**** Raw data

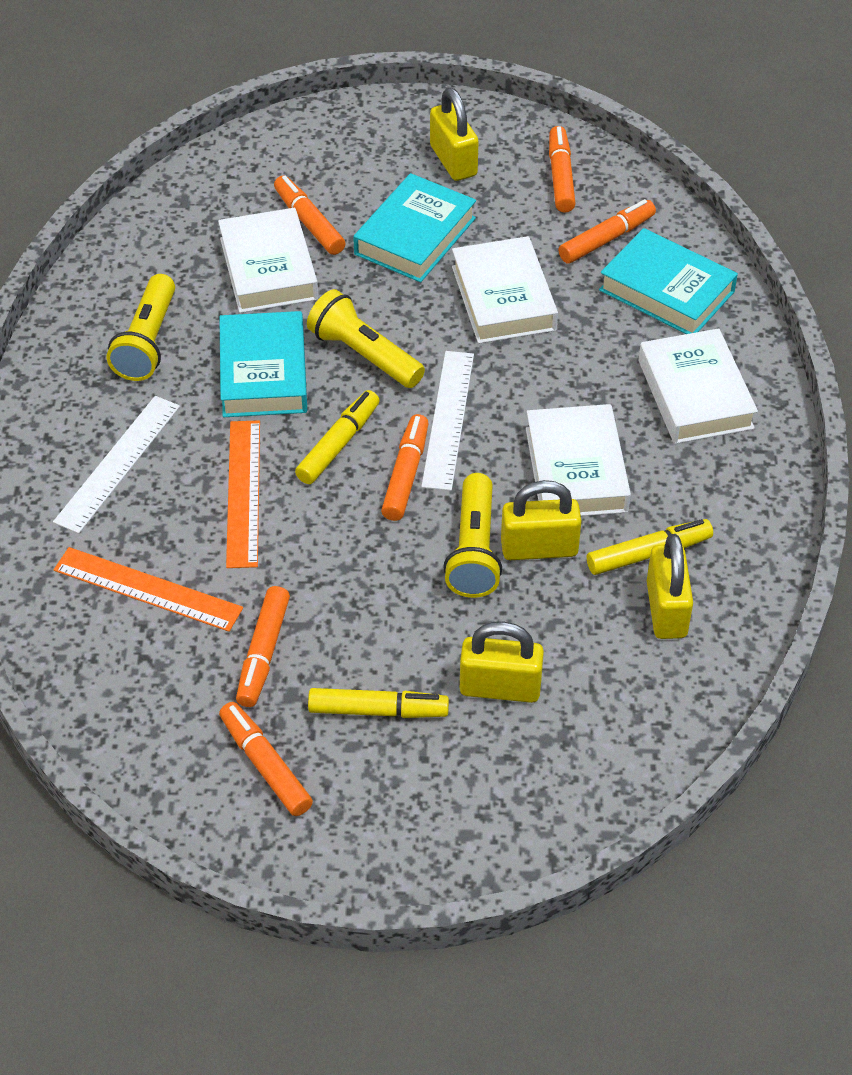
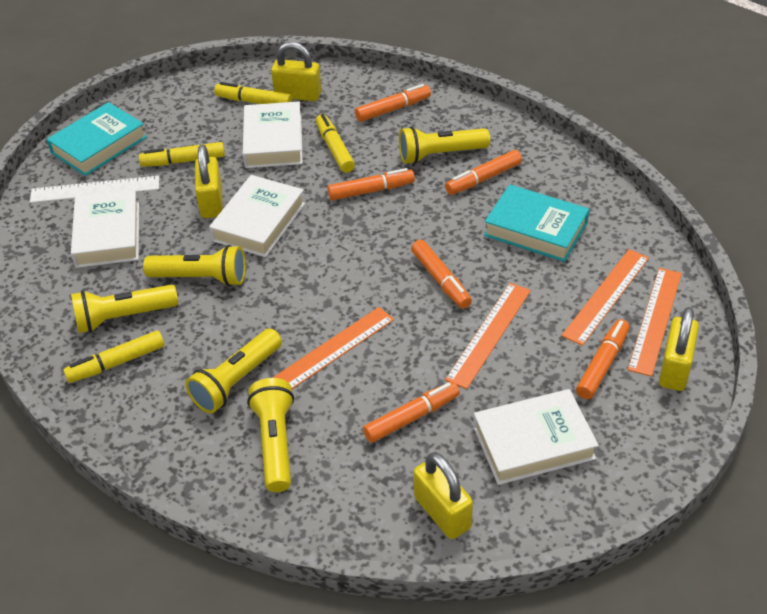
orange ruler: 2 -> 4
turquoise book: 3 -> 2
white ruler: 2 -> 1
yellow flashlight: 3 -> 5
yellow marker: 3 -> 4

********

Assignment:
Give the listing again exactly, minus its images.

Response to this exercise:
orange ruler: 2 -> 4
turquoise book: 3 -> 2
white ruler: 2 -> 1
yellow flashlight: 3 -> 5
yellow marker: 3 -> 4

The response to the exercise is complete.